* What is being asked *
Data follows below. Repeat exactly the lines between the line holding "R1: 220k (OSC, THR) -> 150k (OSC, THR)" and the line holding "R5: 470 (+9V, LED) -> 470 (CNT2, LED)", inclusive, and nothing more; drop pictures.

* Material provided *
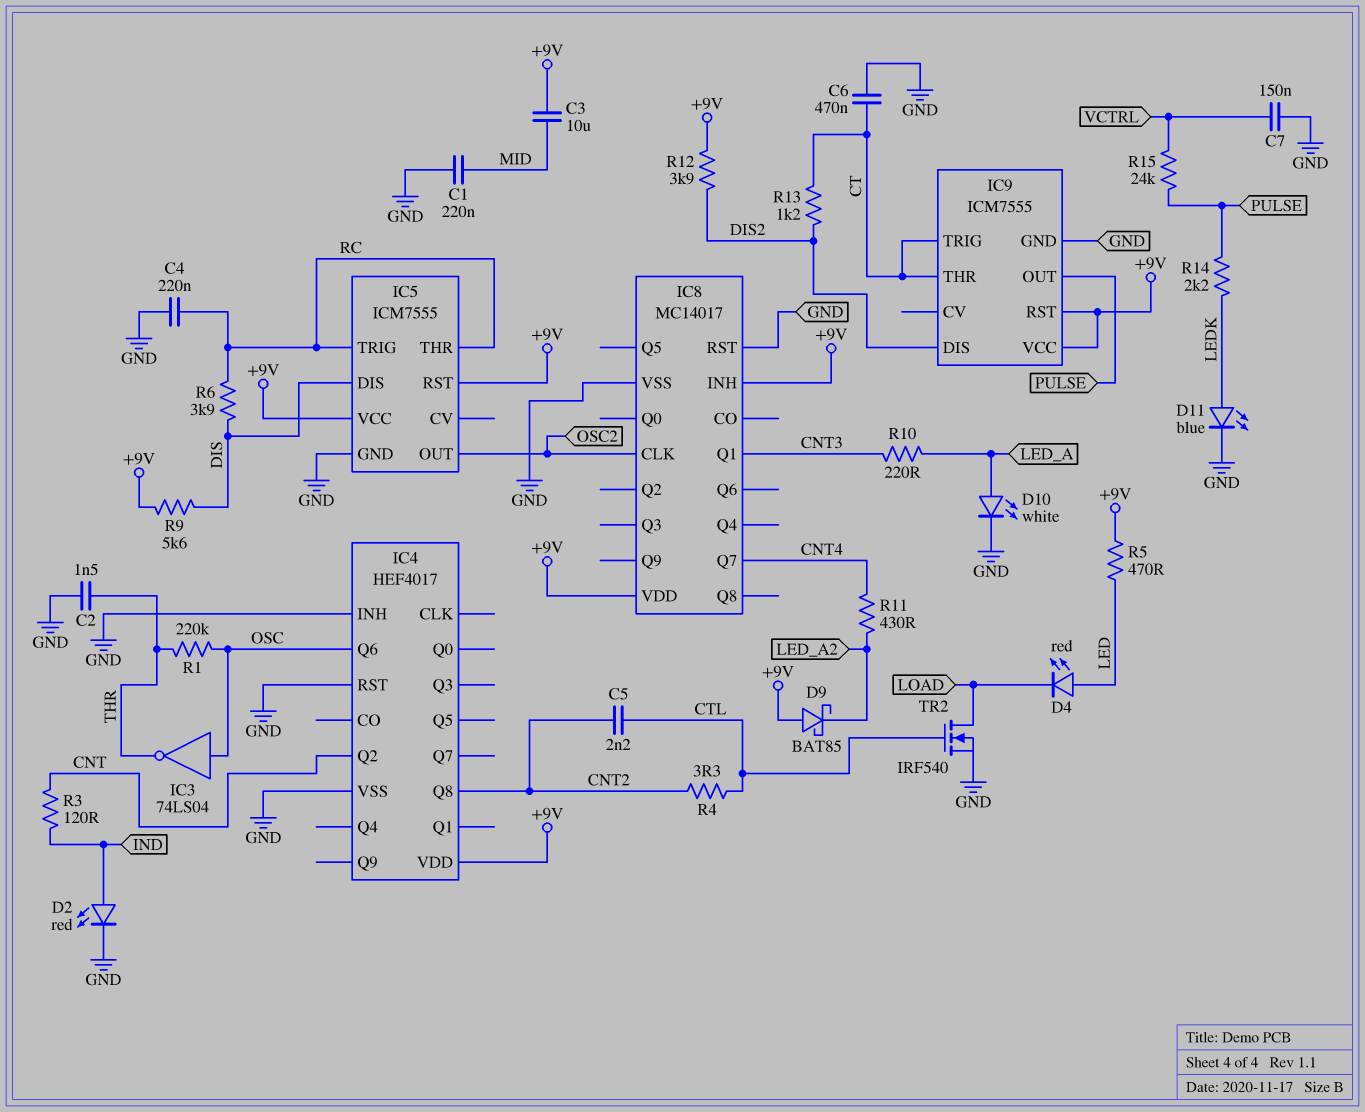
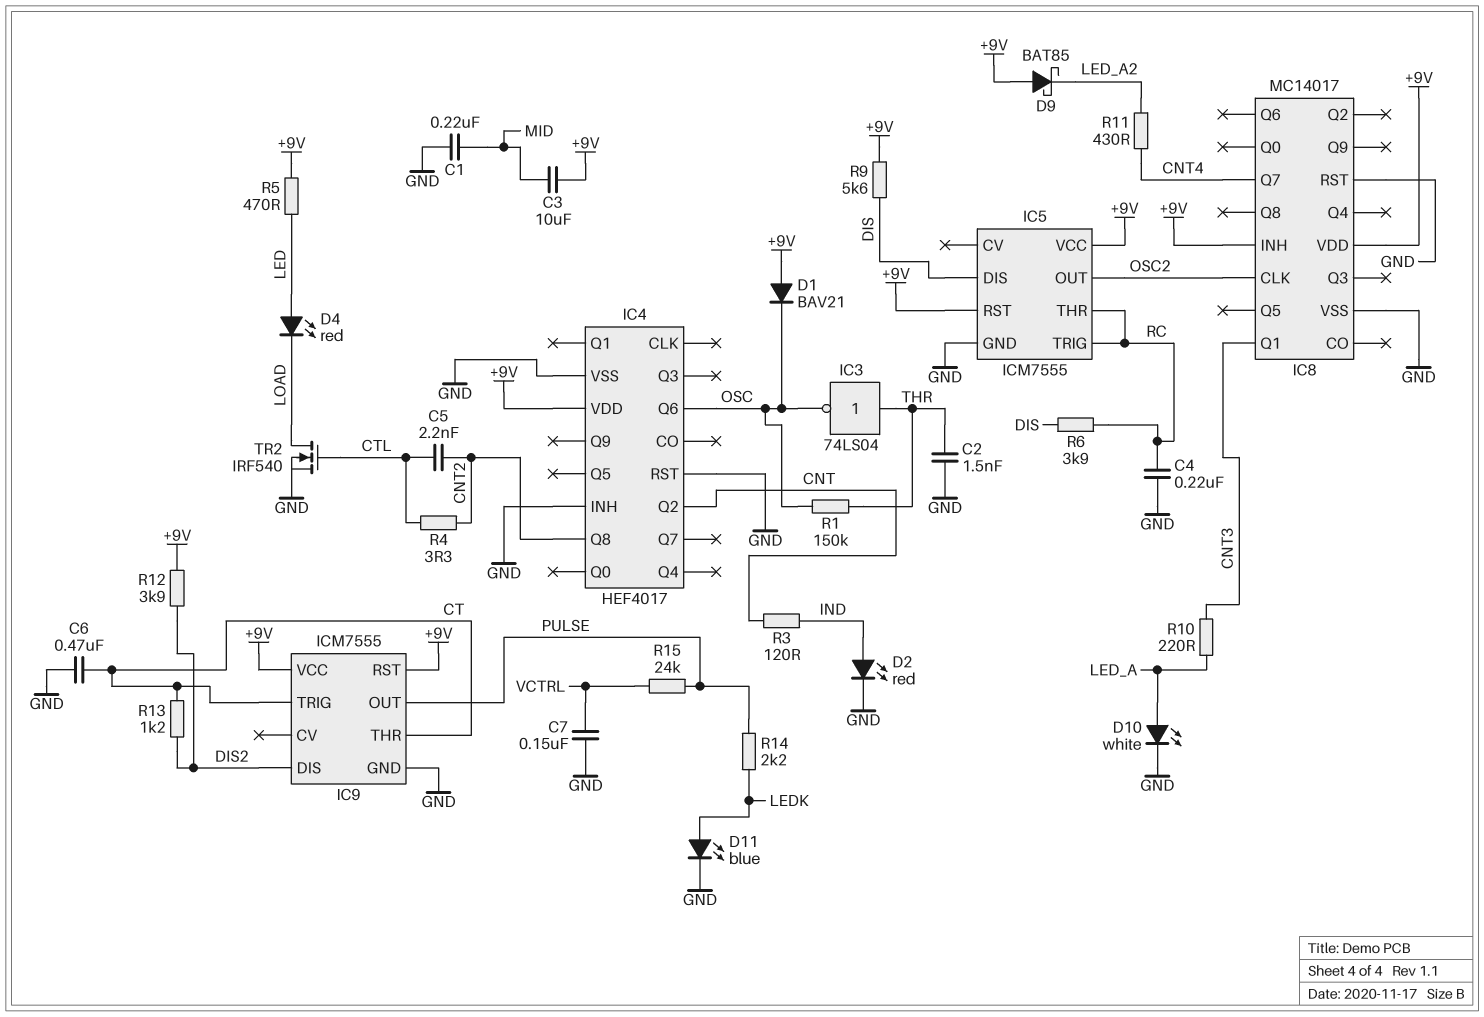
D1: none -> diode BAV21 (A +9V, K OSC)
IC3: NOT 74LS04 (in OSC, out THR) -> NOT 74LS04 (in THR, out OSC)
R1: 220k (OSC, THR) -> 150k (OSC, THR)

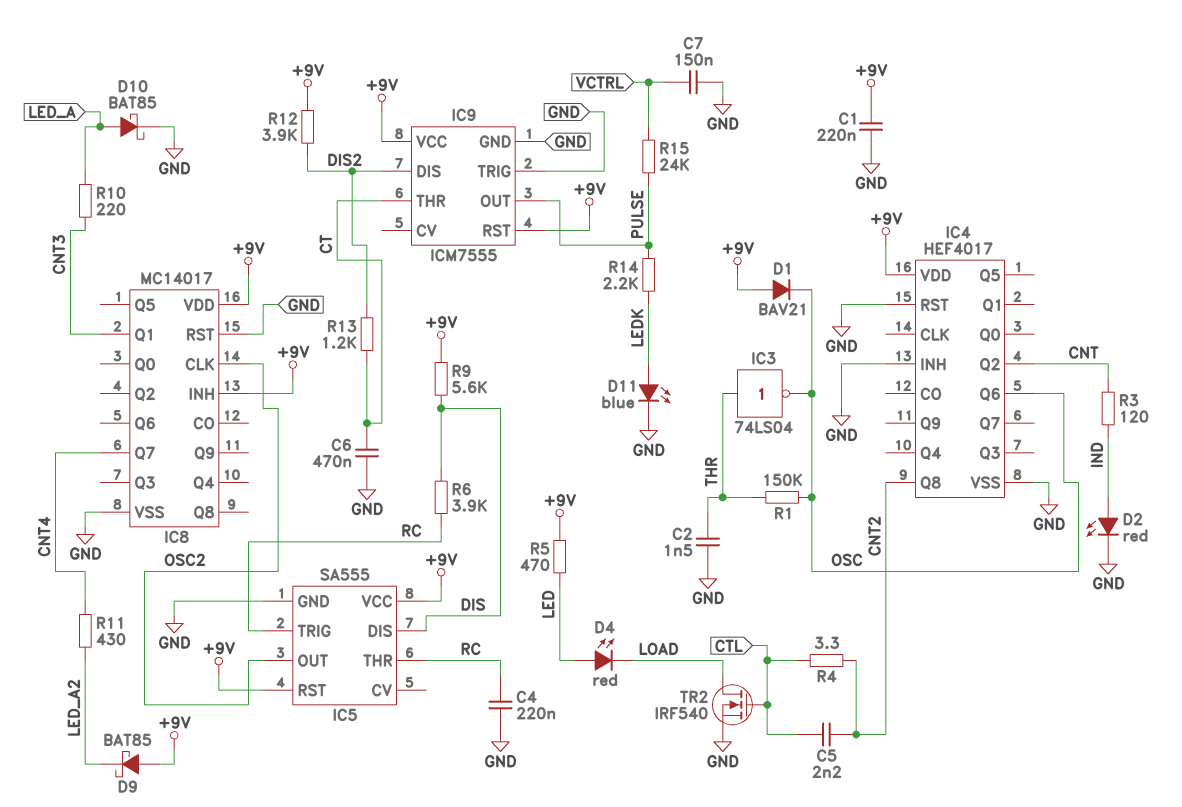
C1: 220nF (GND, MID) -> 220nF (+9V, GND)
C3: 10uF (+9V, MID) -> none
D10: LED white (A LED_A, K GND) -> schottky BAT85 (A LED_A, K GND)
IC5: ICM7555 -> SA555
IC9 pin TRIG: CT -> GND

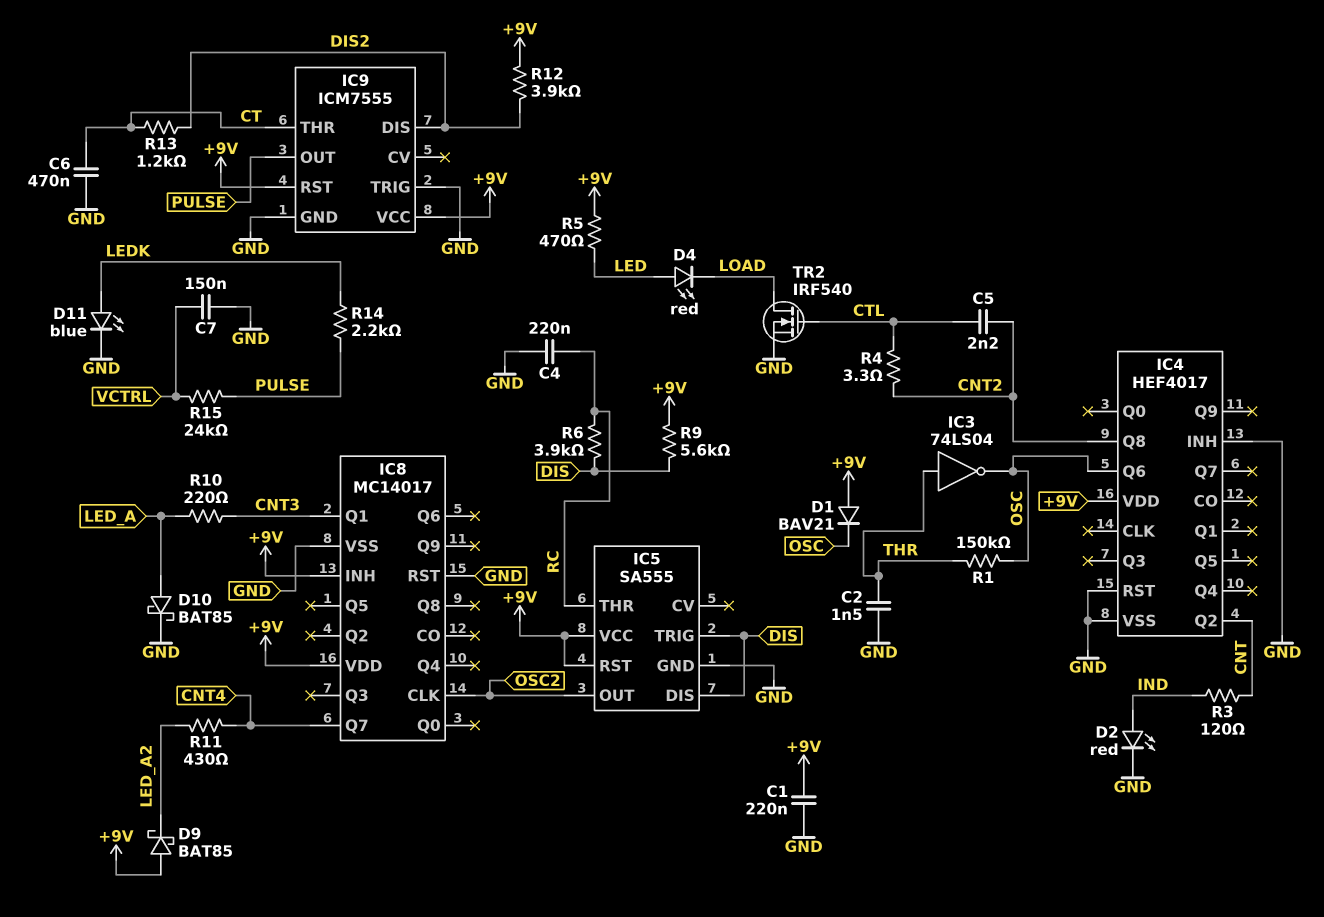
IC5 pin TRIG: RC -> DIS

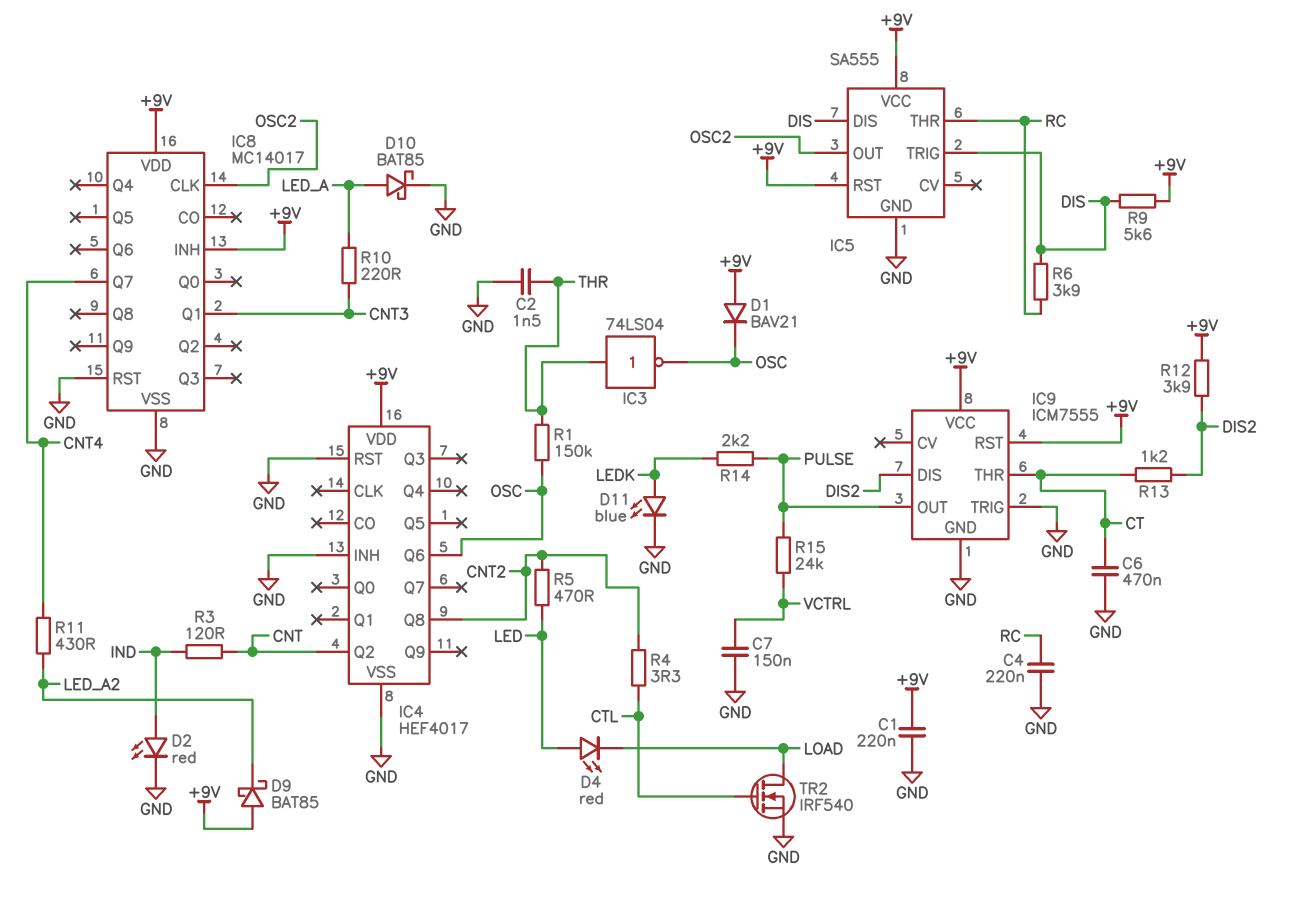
C5: 2.2nF (CNT2, CTL) -> none
R5: 470 (+9V, LED) -> 470 (CNT2, LED)

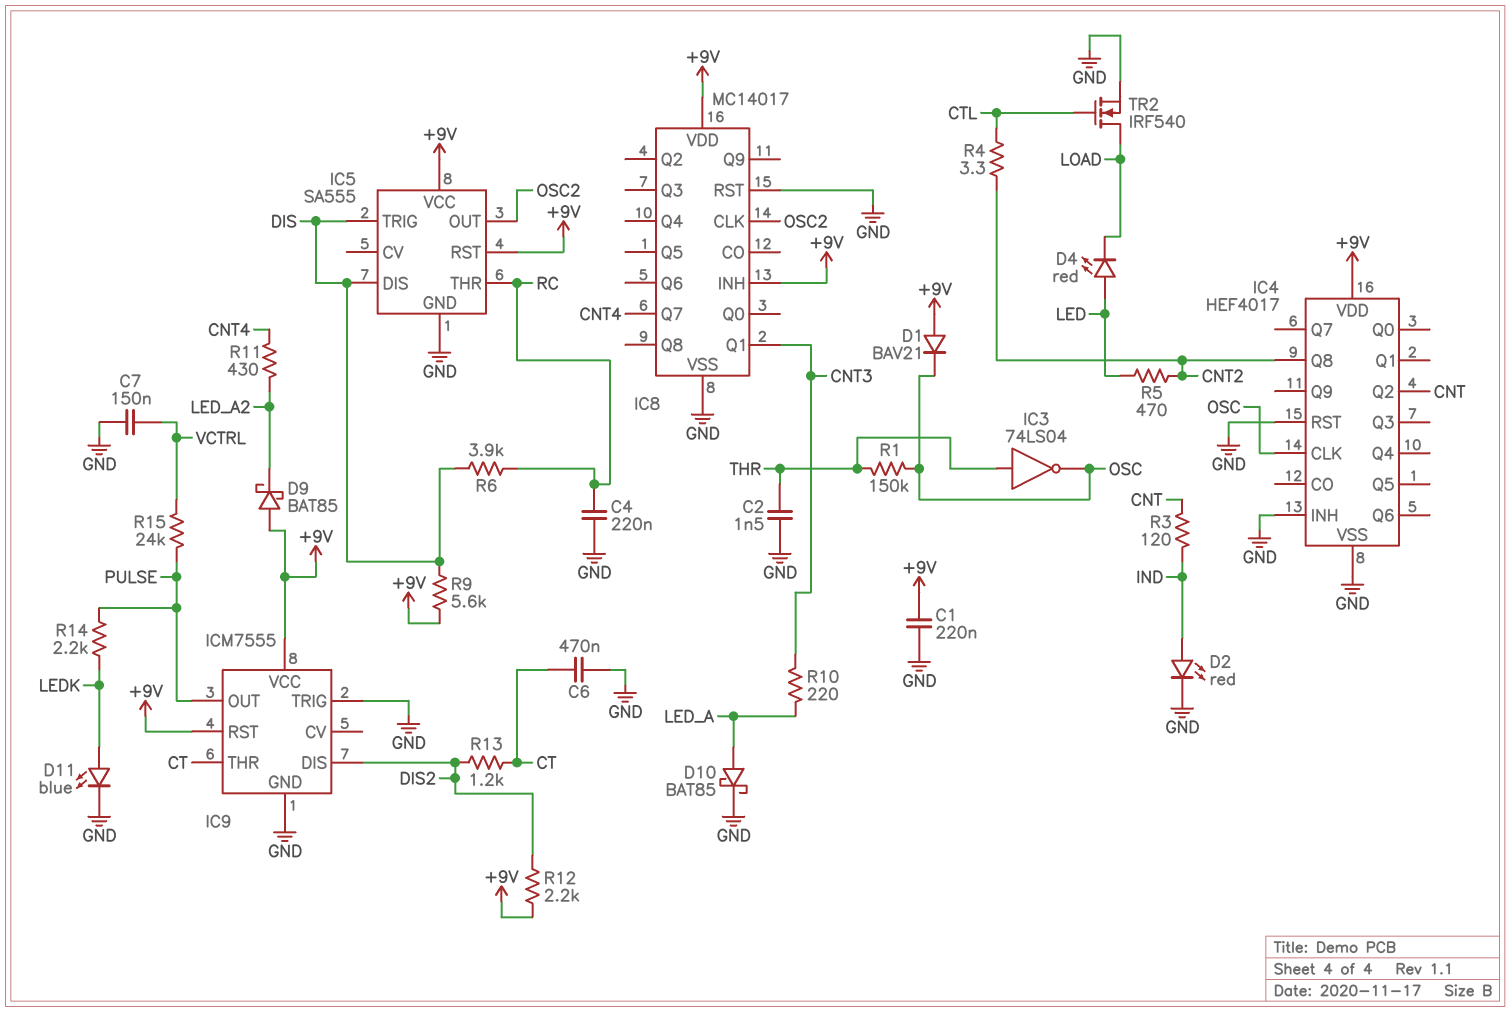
IC4 pin CLK: none -> OSC
IC4 pin Q6: OSC -> none
R12: 3.9k (+9V, DIS2) -> 2.2k (+9V, DIS2)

* Result for this exercise *
R1: 220k (OSC, THR) -> 150k (OSC, THR)

C1: 220nF (GND, MID) -> 220nF (+9V, GND)
C3: 10uF (+9V, MID) -> none
D10: LED white (A LED_A, K GND) -> schottky BAT85 (A LED_A, K GND)
IC5: ICM7555 -> SA555
IC9 pin TRIG: CT -> GND

IC5 pin TRIG: RC -> DIS

C5: 2.2nF (CNT2, CTL) -> none
R5: 470 (+9V, LED) -> 470 (CNT2, LED)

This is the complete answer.